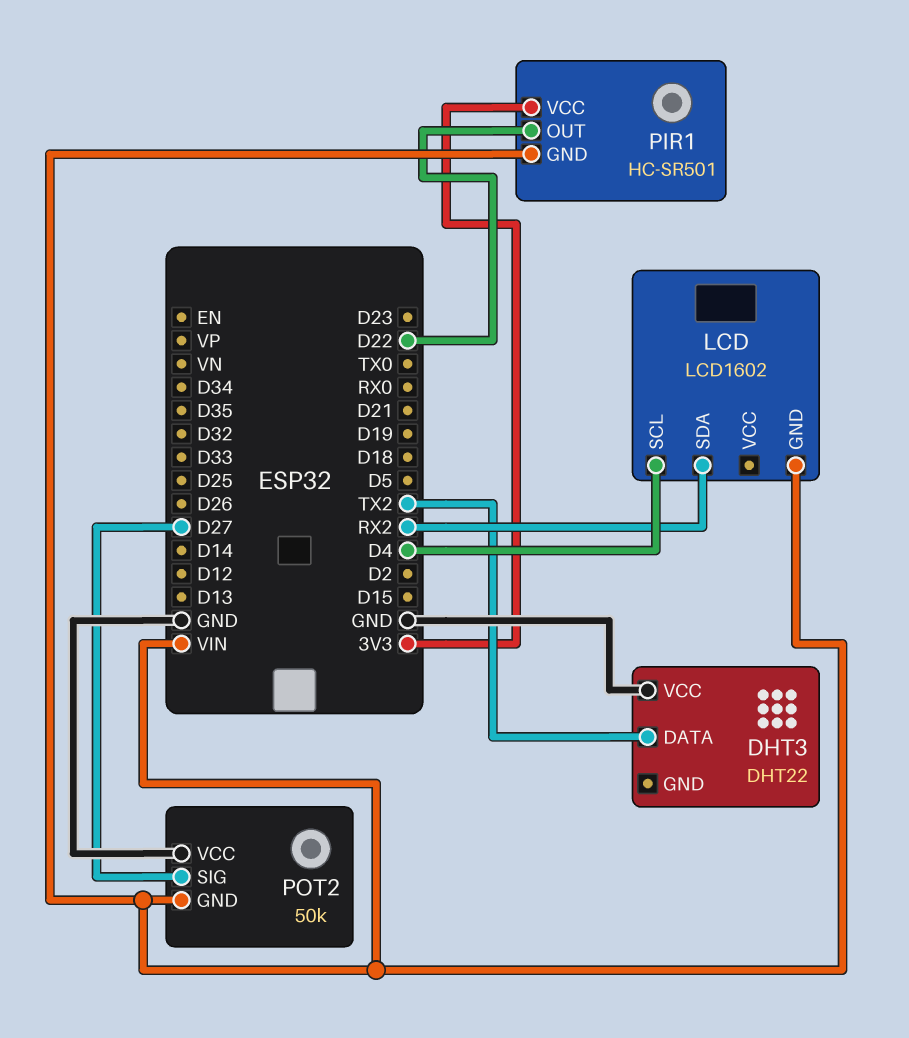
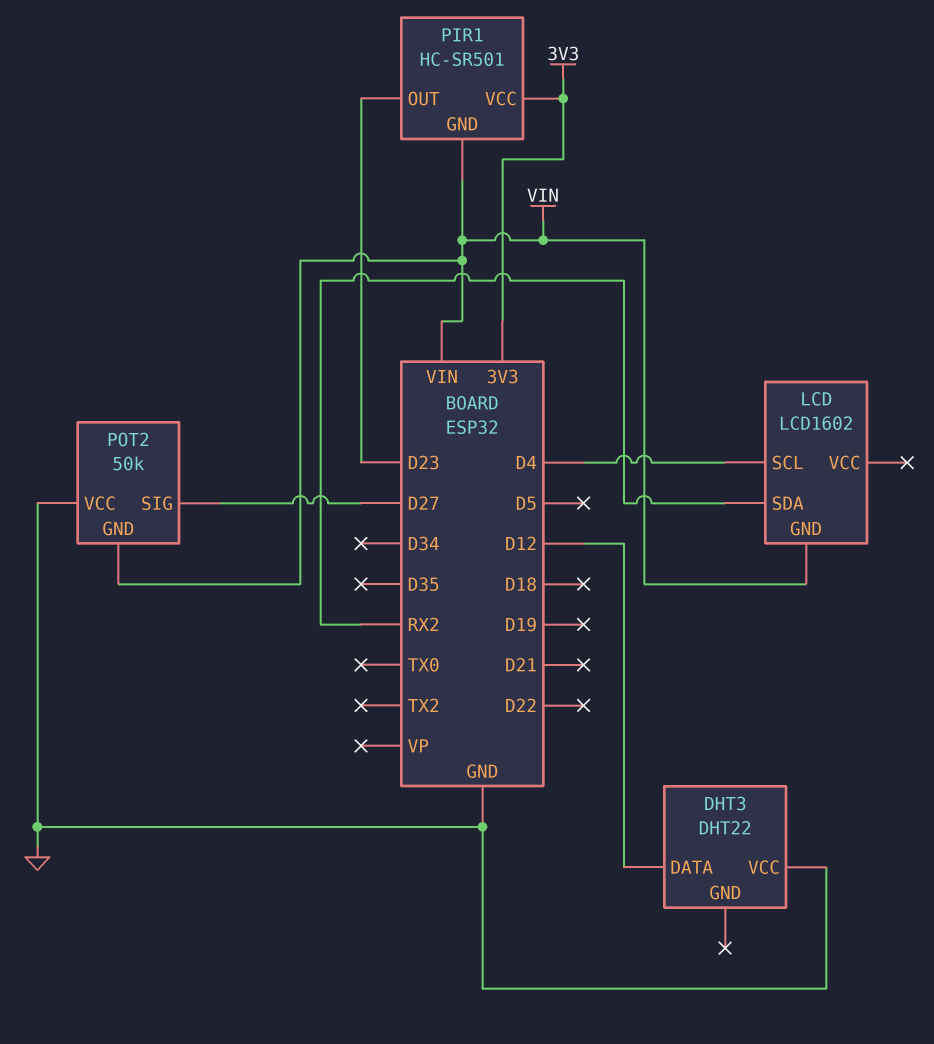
DHT3 pin DATA: TX2 -> D12
PIR1 pin OUT: D22 -> D23

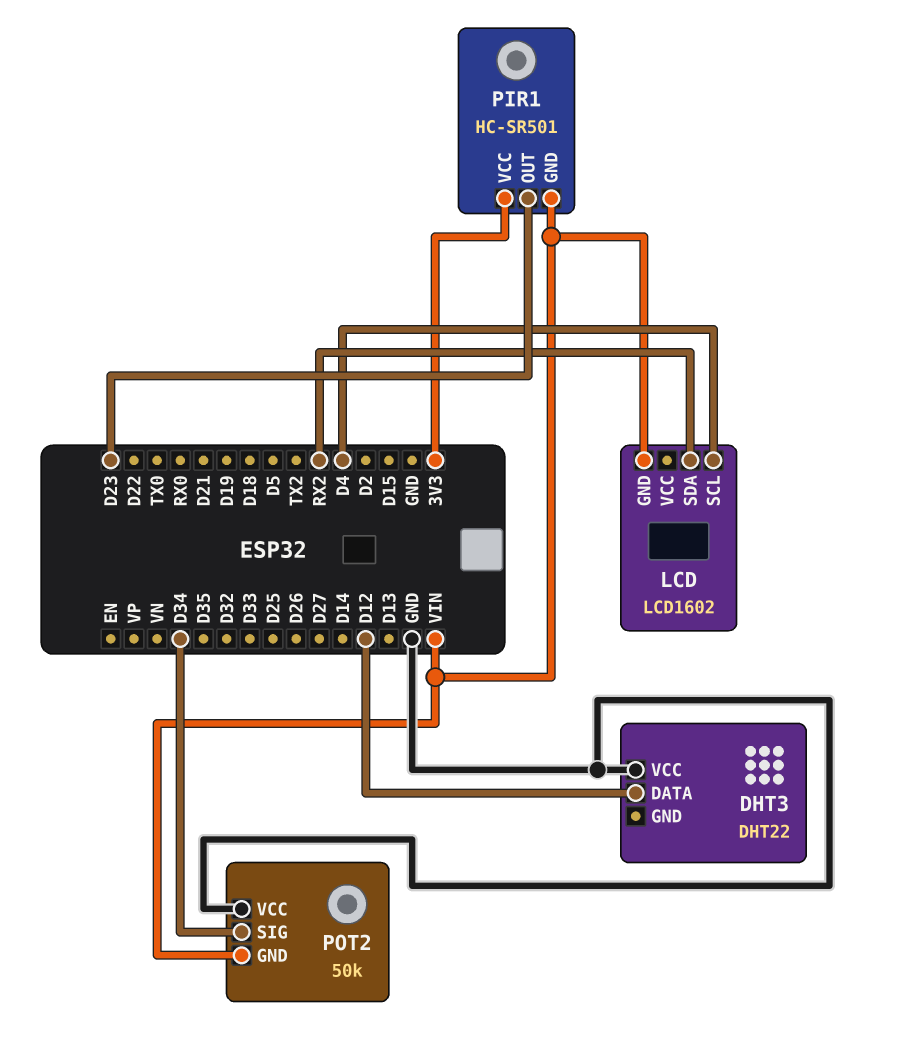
POT2 pin SIG: D27 -> D34

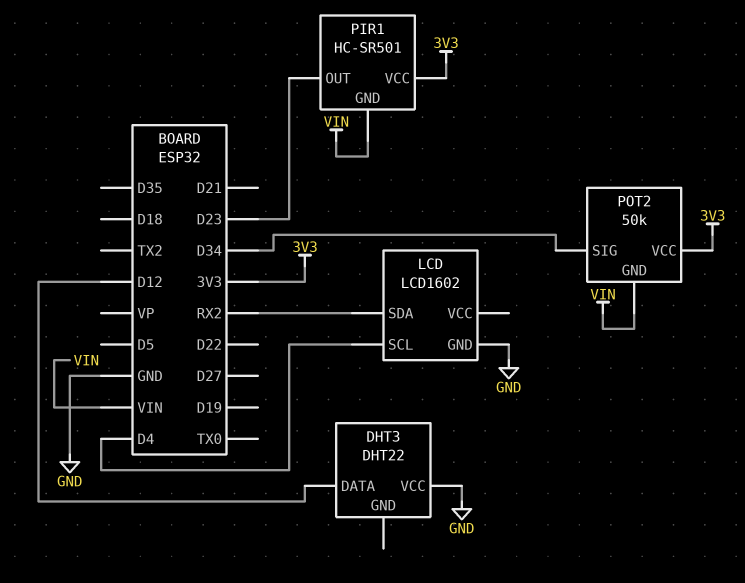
LCD pin GND: VIN -> GND
POT2 pin VCC: GND -> 3V3

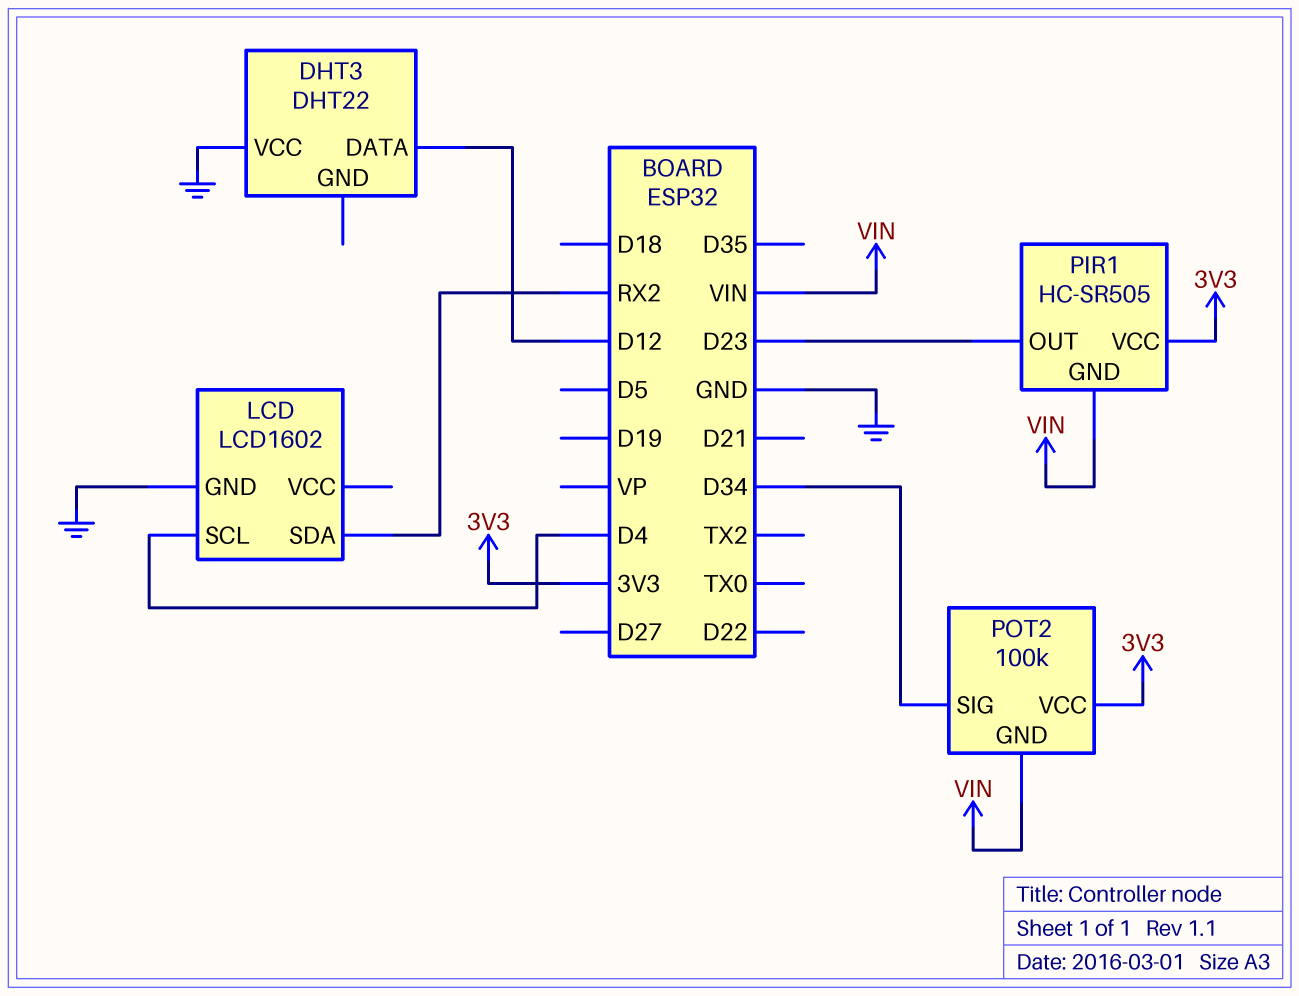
PIR1: HC-SR501 -> HC-SR505
POT2: 50k -> 100k

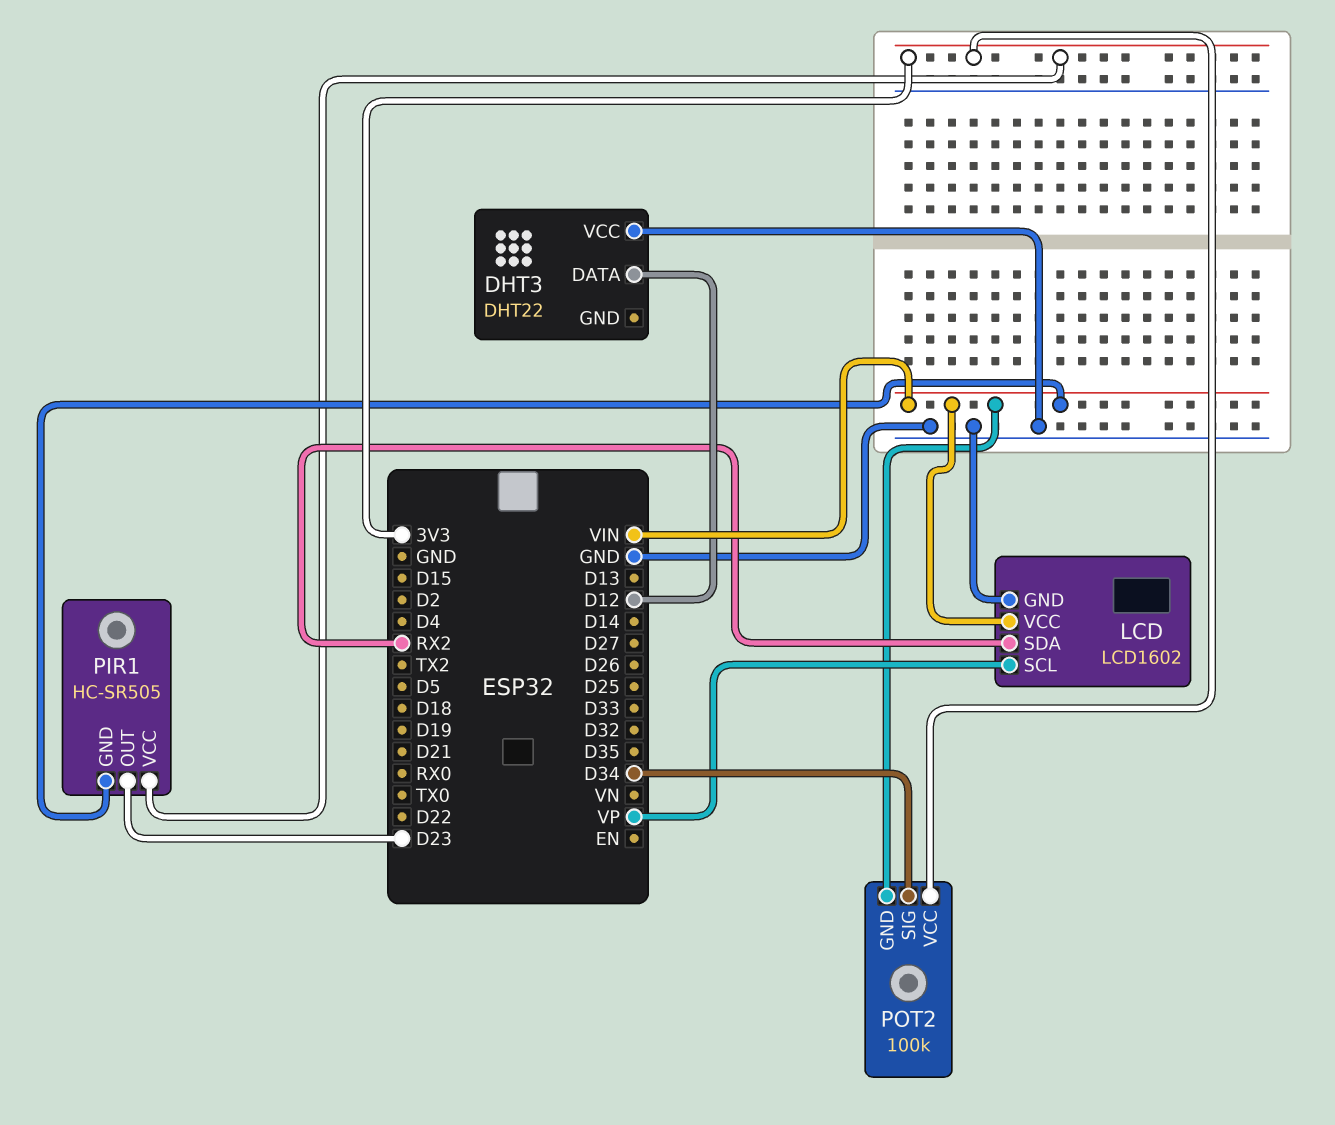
LCD pin SCL: D4 -> VP
LCD pin VCC: none -> VIN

● **ASSIGNMENT**:
Pictures are to be omitted; set down the rest of the entries exactly as given.

● **FINISHED TASK**:
DHT3 pin DATA: TX2 -> D12
PIR1 pin OUT: D22 -> D23

POT2 pin SIG: D27 -> D34

LCD pin GND: VIN -> GND
POT2 pin VCC: GND -> 3V3

PIR1: HC-SR501 -> HC-SR505
POT2: 50k -> 100k

LCD pin SCL: D4 -> VP
LCD pin VCC: none -> VIN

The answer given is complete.